• [What you should do]: Convert the listing into a JSON list of strings with one string per line, leaving out blank lines. Begin at the line that contains "Locate each specified" and stop after the line that contains "carport [318, 210]".

• [Listed records]:
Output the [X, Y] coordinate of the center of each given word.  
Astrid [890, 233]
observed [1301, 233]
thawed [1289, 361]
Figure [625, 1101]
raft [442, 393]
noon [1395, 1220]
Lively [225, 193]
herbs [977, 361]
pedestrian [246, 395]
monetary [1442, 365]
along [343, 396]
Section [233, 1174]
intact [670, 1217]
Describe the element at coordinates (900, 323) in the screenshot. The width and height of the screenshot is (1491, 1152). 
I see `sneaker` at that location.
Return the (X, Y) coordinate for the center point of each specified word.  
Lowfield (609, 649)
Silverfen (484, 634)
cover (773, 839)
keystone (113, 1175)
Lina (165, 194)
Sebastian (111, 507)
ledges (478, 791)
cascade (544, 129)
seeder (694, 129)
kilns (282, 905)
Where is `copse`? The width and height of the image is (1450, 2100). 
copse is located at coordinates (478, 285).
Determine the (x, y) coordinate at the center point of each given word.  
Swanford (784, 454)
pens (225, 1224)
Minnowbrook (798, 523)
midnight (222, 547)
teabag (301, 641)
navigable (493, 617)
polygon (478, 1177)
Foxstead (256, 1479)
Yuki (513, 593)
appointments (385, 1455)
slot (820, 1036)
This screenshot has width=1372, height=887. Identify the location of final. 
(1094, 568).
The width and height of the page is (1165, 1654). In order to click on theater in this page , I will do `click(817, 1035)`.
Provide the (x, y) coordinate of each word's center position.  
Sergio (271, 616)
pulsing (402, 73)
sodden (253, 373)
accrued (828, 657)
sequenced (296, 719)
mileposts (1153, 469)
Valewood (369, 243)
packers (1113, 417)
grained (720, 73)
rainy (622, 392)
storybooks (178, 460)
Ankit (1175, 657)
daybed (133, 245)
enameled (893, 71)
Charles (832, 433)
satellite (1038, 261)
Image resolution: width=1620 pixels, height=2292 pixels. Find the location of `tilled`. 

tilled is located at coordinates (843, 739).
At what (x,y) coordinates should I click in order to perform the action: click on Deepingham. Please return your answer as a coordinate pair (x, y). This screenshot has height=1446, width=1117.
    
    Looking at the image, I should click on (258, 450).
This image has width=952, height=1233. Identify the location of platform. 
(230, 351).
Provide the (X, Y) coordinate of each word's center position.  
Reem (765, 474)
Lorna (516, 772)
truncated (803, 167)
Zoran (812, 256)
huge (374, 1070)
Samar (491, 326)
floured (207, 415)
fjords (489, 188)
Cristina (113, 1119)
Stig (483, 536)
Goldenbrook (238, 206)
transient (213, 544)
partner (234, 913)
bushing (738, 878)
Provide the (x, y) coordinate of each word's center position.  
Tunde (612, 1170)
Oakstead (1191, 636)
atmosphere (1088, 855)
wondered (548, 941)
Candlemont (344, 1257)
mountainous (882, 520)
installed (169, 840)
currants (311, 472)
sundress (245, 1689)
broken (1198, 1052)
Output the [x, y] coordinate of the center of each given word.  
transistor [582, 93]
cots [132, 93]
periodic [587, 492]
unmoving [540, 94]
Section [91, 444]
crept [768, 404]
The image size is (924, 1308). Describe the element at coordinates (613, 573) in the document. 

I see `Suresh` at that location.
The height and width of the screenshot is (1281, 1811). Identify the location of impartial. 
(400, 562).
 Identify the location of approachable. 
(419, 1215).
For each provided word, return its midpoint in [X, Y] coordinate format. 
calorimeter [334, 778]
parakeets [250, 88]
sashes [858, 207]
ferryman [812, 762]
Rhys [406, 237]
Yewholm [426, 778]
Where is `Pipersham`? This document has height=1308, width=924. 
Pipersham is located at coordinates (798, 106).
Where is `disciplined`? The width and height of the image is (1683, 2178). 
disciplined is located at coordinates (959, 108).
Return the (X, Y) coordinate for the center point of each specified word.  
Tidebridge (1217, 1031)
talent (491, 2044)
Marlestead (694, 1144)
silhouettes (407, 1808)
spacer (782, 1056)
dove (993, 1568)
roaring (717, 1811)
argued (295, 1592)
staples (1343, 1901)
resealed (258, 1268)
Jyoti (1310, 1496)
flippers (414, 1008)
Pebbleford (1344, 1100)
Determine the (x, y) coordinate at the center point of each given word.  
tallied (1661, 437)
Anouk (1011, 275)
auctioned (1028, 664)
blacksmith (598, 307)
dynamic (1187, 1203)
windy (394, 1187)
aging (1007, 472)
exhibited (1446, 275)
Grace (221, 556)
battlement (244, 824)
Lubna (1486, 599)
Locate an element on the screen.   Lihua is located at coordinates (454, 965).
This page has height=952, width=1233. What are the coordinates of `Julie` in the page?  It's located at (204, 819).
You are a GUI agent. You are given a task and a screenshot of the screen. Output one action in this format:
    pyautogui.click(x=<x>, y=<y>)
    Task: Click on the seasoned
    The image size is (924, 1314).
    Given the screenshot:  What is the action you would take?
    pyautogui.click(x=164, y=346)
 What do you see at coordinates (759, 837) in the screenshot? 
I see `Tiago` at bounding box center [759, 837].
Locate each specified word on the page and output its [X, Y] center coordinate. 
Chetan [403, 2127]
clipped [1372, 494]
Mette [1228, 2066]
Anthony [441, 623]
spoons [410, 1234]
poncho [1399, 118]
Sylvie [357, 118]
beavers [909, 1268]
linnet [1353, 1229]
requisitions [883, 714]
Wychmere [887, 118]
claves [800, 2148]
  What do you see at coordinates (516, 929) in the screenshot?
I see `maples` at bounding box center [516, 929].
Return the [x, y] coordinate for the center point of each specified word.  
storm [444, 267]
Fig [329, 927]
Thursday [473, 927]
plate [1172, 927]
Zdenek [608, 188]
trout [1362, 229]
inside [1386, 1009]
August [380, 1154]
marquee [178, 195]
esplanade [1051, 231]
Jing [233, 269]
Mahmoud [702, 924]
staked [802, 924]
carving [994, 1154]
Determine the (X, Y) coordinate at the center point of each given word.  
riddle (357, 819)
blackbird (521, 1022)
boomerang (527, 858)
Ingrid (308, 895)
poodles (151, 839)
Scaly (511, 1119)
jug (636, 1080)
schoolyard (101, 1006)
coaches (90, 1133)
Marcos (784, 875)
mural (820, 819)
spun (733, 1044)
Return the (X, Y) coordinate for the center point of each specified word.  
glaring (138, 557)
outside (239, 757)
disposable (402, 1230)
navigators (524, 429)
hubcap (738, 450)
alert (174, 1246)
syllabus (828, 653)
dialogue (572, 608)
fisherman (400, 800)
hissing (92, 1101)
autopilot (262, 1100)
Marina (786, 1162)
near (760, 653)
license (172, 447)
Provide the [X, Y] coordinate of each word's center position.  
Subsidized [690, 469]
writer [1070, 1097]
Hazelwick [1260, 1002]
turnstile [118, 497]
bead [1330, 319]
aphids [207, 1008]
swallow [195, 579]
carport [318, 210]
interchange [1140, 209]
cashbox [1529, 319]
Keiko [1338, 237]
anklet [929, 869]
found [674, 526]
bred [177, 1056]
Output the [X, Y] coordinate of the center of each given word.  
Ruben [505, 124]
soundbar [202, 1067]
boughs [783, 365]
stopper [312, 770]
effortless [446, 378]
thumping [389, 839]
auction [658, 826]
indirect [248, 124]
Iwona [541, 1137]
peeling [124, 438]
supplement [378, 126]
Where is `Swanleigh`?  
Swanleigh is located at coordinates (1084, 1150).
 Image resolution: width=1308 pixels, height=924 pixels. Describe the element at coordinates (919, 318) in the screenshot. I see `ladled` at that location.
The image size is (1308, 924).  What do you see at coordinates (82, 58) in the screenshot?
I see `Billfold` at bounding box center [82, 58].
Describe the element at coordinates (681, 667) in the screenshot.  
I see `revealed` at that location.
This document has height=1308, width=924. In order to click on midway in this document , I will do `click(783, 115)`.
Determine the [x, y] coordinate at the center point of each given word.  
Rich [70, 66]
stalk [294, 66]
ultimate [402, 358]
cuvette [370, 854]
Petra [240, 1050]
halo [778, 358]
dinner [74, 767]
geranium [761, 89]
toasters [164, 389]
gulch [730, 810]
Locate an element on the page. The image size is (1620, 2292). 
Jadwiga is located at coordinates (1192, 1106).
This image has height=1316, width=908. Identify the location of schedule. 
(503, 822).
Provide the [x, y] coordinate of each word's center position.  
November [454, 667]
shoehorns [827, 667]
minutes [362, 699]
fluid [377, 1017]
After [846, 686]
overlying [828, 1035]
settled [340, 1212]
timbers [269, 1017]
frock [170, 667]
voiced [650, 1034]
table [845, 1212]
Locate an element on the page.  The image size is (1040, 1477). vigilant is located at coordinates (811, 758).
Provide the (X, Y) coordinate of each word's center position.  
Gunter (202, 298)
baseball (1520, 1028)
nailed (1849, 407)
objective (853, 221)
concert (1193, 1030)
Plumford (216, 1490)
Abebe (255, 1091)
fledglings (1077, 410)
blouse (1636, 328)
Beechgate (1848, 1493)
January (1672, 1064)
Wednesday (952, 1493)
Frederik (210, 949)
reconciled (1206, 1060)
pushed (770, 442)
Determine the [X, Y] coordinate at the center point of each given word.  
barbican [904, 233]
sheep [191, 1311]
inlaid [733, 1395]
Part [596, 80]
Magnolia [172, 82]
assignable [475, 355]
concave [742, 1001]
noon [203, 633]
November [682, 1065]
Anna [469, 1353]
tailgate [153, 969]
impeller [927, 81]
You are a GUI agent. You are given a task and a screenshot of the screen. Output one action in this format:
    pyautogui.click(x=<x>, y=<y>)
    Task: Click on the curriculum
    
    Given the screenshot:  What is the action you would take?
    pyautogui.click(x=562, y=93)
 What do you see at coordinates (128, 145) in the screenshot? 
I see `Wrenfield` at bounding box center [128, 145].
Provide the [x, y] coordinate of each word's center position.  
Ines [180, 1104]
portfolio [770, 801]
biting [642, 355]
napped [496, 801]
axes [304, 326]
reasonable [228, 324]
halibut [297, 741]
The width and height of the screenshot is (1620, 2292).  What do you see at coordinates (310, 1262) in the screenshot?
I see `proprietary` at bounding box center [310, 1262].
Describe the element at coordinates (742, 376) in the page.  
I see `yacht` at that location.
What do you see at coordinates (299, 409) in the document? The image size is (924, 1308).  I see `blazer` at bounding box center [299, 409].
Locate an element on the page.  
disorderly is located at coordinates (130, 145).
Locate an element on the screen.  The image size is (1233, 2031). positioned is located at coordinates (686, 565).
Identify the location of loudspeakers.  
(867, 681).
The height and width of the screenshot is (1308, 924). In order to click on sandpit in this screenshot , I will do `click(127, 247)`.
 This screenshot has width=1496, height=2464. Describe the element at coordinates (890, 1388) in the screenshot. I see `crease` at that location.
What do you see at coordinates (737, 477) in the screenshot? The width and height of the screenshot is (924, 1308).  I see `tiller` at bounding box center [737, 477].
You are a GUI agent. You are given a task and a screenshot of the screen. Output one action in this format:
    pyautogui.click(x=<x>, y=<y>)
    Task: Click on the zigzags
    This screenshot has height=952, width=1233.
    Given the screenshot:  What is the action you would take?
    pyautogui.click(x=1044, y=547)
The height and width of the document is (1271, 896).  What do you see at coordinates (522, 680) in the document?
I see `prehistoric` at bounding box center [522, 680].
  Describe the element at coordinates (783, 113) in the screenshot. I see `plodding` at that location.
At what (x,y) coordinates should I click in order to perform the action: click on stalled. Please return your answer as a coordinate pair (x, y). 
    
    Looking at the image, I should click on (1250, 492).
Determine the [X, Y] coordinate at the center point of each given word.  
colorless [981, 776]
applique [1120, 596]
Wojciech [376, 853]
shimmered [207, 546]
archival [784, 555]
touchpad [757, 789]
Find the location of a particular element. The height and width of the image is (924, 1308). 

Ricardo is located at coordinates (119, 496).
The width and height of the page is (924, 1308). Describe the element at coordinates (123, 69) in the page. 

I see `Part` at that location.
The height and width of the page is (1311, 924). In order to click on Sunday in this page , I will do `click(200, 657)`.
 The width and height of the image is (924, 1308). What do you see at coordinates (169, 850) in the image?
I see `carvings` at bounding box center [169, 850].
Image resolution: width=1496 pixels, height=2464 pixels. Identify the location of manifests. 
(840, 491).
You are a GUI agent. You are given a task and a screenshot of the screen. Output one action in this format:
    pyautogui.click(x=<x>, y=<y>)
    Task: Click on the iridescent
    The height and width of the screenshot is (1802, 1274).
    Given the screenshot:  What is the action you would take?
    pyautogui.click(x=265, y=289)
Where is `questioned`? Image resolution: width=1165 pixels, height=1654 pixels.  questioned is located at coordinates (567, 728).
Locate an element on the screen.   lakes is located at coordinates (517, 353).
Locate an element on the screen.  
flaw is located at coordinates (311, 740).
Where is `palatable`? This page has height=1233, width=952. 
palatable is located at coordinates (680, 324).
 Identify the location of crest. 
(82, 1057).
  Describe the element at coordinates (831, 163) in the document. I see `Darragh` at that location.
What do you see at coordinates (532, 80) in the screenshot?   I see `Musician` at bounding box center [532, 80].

• [Output of the task]:
[
  "Locate each specified word on the page and output its [X, Y] center coordinate. ",
  "Chetan [403, 2127]",
  "clipped [1372, 494]",
  "Mette [1228, 2066]",
  "Anthony [441, 623]",
  "spoons [410, 1234]",
  "poncho [1399, 118]",
  "Sylvie [357, 118]",
  "beavers [909, 1268]",
  "linnet [1353, 1229]",
  "requisitions [883, 714]",
  "Wychmere [887, 118]",
  "claves [800, 2148]",
  "  What do you see at coordinates (516, 929) in the screenshot?",
  "I see `maples` at bounding box center [516, 929].",
  "Return the [x, y] coordinate for the center point of each specified word.  ",
  "storm [444, 267]",
  "Fig [329, 927]",
  "Thursday [473, 927]",
  "plate [1172, 927]",
  "Zdenek [608, 188]",
  "trout [1362, 229]",
  "inside [1386, 1009]",
  "August [380, 1154]",
  "marquee [178, 195]",
  "esplanade [1051, 231]",
  "Jing [233, 269]",
  "Mahmoud [702, 924]",
  "staked [802, 924]",
  "carving [994, 1154]",
  "Determine the (X, Y) coordinate at the center point of each given word.  ",
  "riddle (357, 819)",
  "blackbird (521, 1022)",
  "boomerang (527, 858)",
  "Ingrid (308, 895)",
  "poodles (151, 839)",
  "Scaly (511, 1119)",
  "jug (636, 1080)",
  "schoolyard (101, 1006)",
  "coaches (90, 1133)",
  "Marcos (784, 875)",
  "mural (820, 819)",
  "spun (733, 1044)",
  "Return the (X, Y) coordinate for the center point of each specified word.  ",
  "glaring (138, 557)",
  "outside (239, 757)",
  "disposable (402, 1230)",
  "navigators (524, 429)",
  "hubcap (738, 450)",
  "alert (174, 1246)",
  "syllabus (828, 653)",
  "dialogue (572, 608)",
  "fisherman (400, 800)",
  "hissing (92, 1101)",
  "autopilot (262, 1100)",
  "Marina (786, 1162)",
  "near (760, 653)",
  "license (172, 447)",
  "Provide the [X, Y] coordinate of each word's center position.  ",
  "Subsidized [690, 469]",
  "writer [1070, 1097]",
  "Hazelwick [1260, 1002]",
  "turnstile [118, 497]",
  "bead [1330, 319]",
  "aphids [207, 1008]",
  "swallow [195, 579]",
  "carport [318, 210]"
]